*** Opening DATA EXTRACTS ***

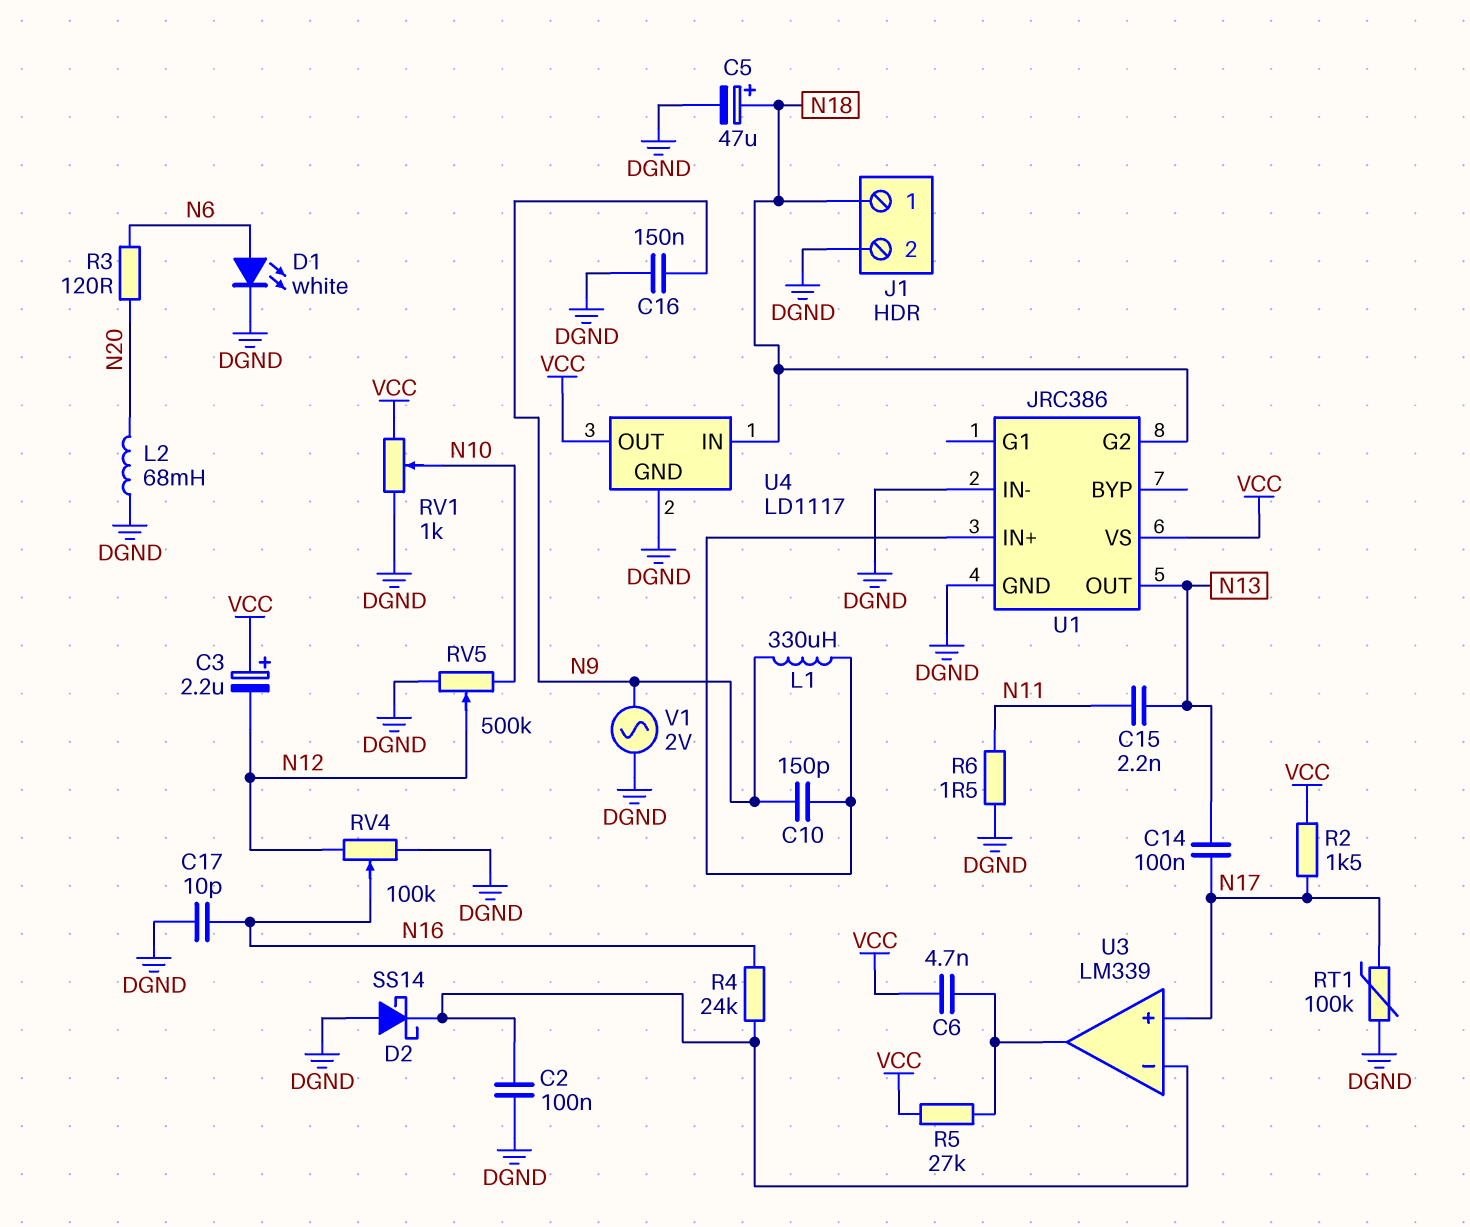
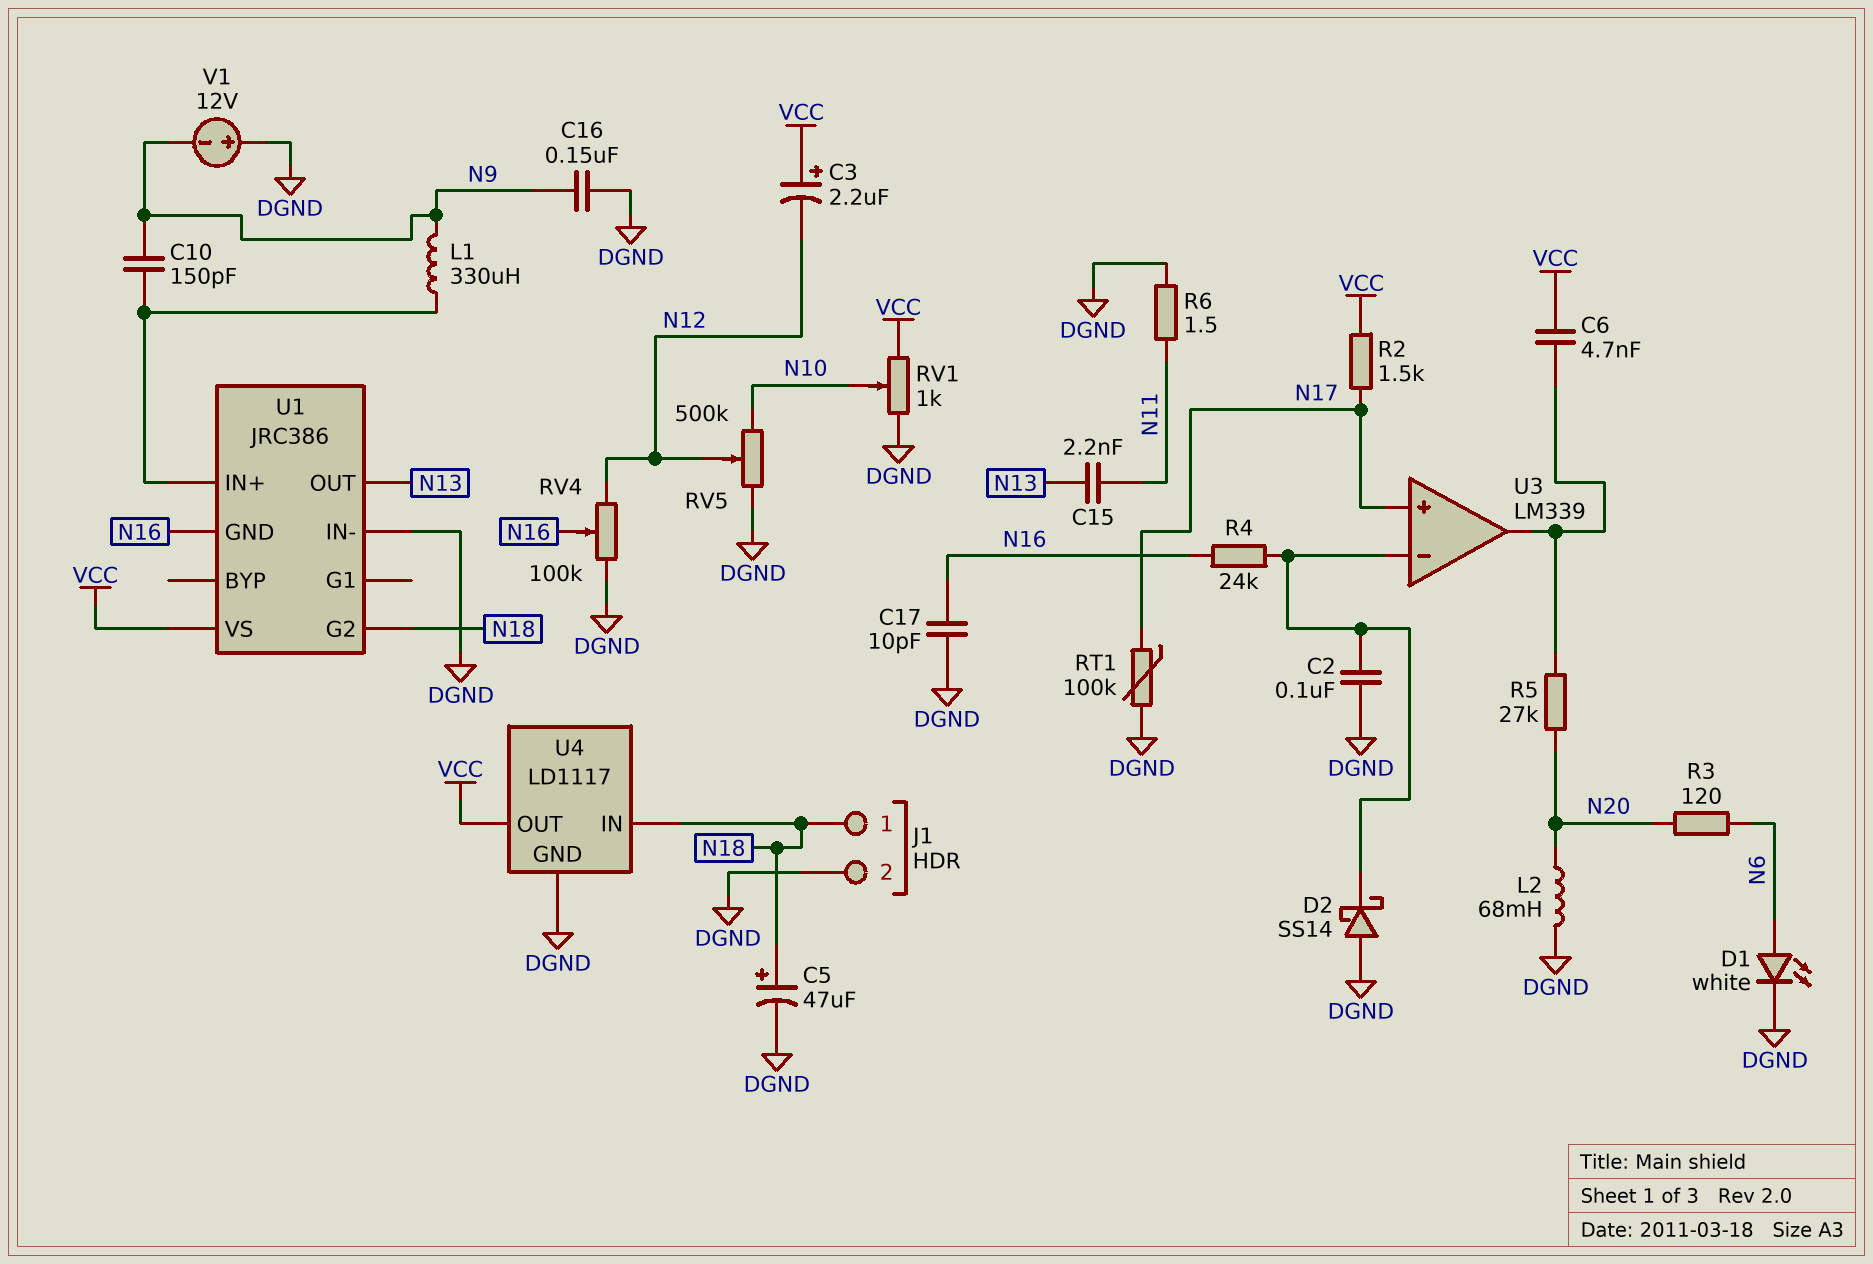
C14: 100nF (N13, N17) -> none
R5: 27k (U3/out, VCC) -> 27k (N20, U3/out)
U1 pin GND: DGND -> N16
V1: AC 2V (DGND, N9) -> 12V (plus DGND, minus N9)

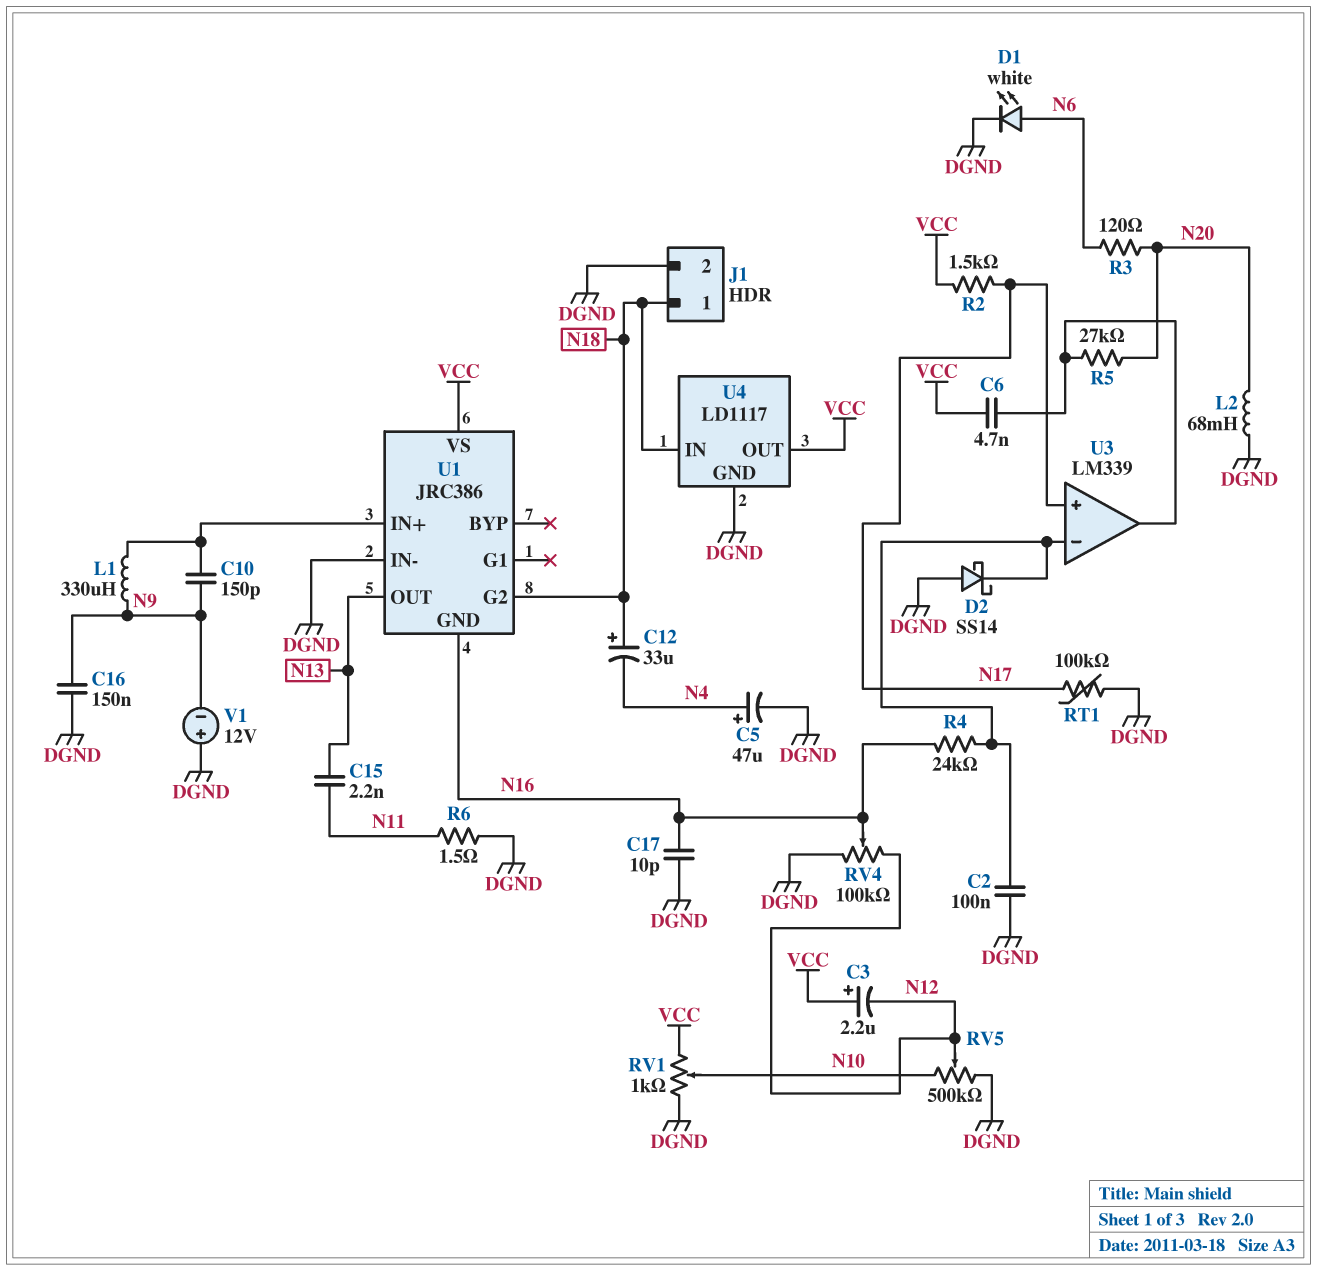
C5: 47uF (plus N18, minus DGND) -> 47uF (plus N4, minus DGND)
C12: none -> 33uF (plus N18, minus N4)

*** Closing DATA EXTRACTS ***

TASK = Would you copy out every entry above word for word, without the pictures?

SOLUTION TO THIS EXERCISE =
C14: 100nF (N13, N17) -> none
R5: 27k (U3/out, VCC) -> 27k (N20, U3/out)
U1 pin GND: DGND -> N16
V1: AC 2V (DGND, N9) -> 12V (plus DGND, minus N9)

C5: 47uF (plus N18, minus DGND) -> 47uF (plus N4, minus DGND)
C12: none -> 33uF (plus N18, minus N4)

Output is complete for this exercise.